(Before-and-after change data)
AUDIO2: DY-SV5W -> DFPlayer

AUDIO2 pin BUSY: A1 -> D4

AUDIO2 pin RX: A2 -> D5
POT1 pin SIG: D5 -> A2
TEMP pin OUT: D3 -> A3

WORK INSTRUCTION>
Exact copies of all the entries above are required.

WRITTEN RESPONSE>
AUDIO2: DY-SV5W -> DFPlayer

AUDIO2 pin BUSY: A1 -> D4

AUDIO2 pin RX: A2 -> D5
POT1 pin SIG: D5 -> A2
TEMP pin OUT: D3 -> A3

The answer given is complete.